Requirement: Print out every line of the material exactly. Include no pictures.
= = = = = = =
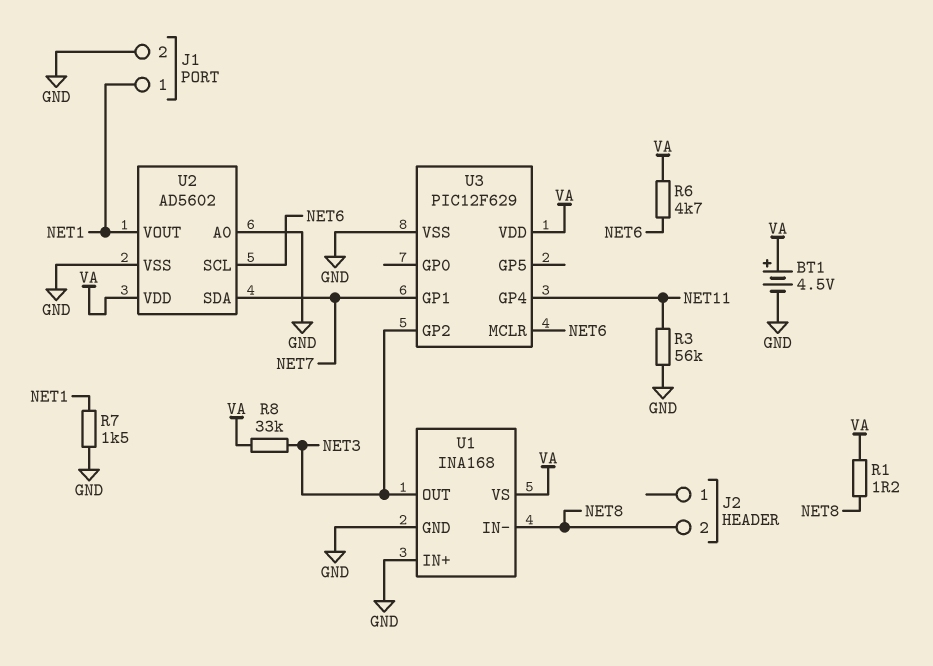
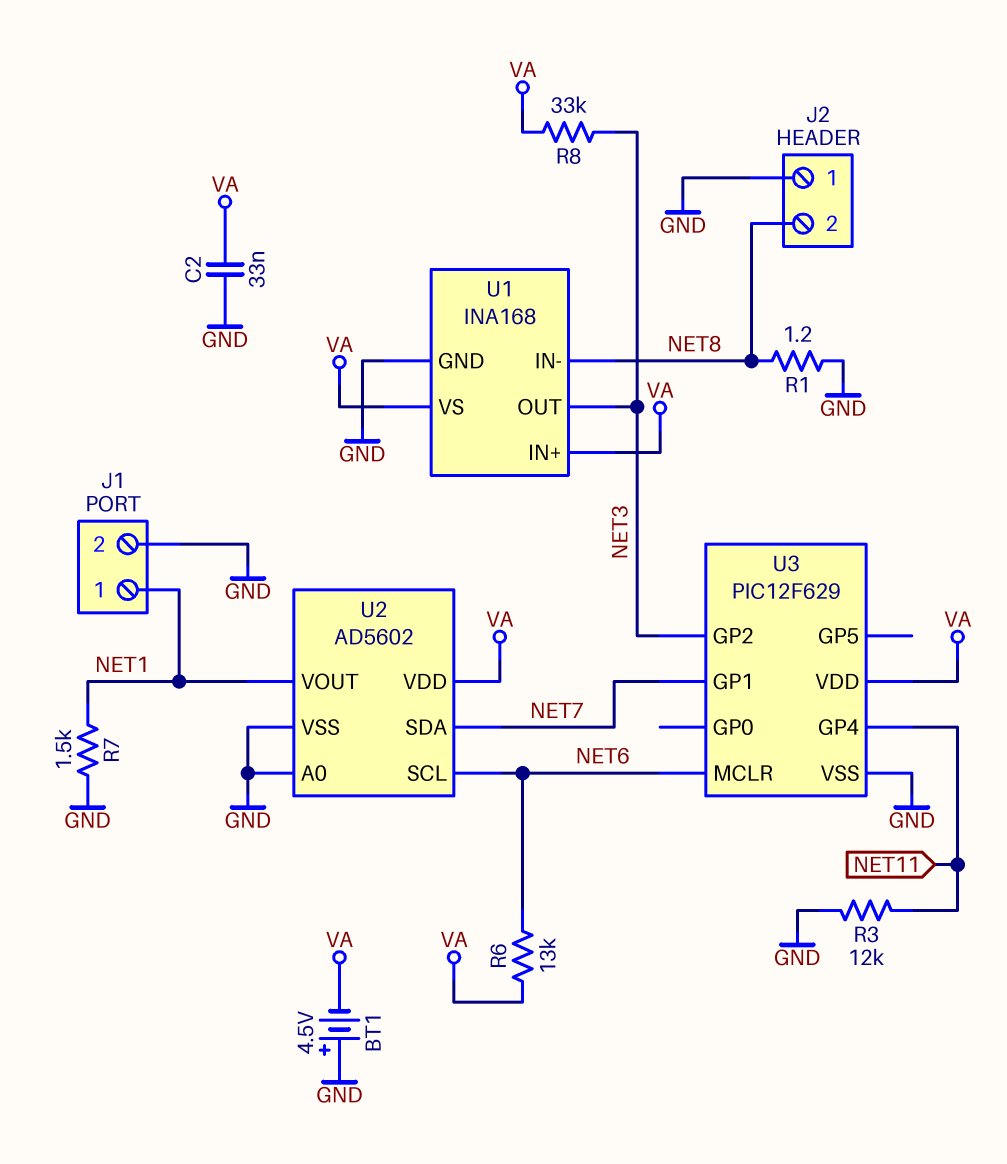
BT1: 4.5V (plus VA, minus GND) -> 4.5V (plus GND, minus VA)
C2: none -> 33nF (GND, VA)
J2 pin 1: none -> GND
R1: 1.2 (NET8, VA) -> 1.2 (GND, NET8)
R3: 56k (GND, NET11) -> 12k (GND, NET11)
R6: 4.7k (NET6, VA) -> 13k (NET6, VA)
U1 pin IN+: GND -> VA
= = = = = = =
Answer for this exercise:
BT1: 4.5V (plus VA, minus GND) -> 4.5V (plus GND, minus VA)
C2: none -> 33nF (GND, VA)
J2 pin 1: none -> GND
R1: 1.2 (NET8, VA) -> 1.2 (GND, NET8)
R3: 56k (GND, NET11) -> 12k (GND, NET11)
R6: 4.7k (NET6, VA) -> 13k (NET6, VA)
U1 pin IN+: GND -> VA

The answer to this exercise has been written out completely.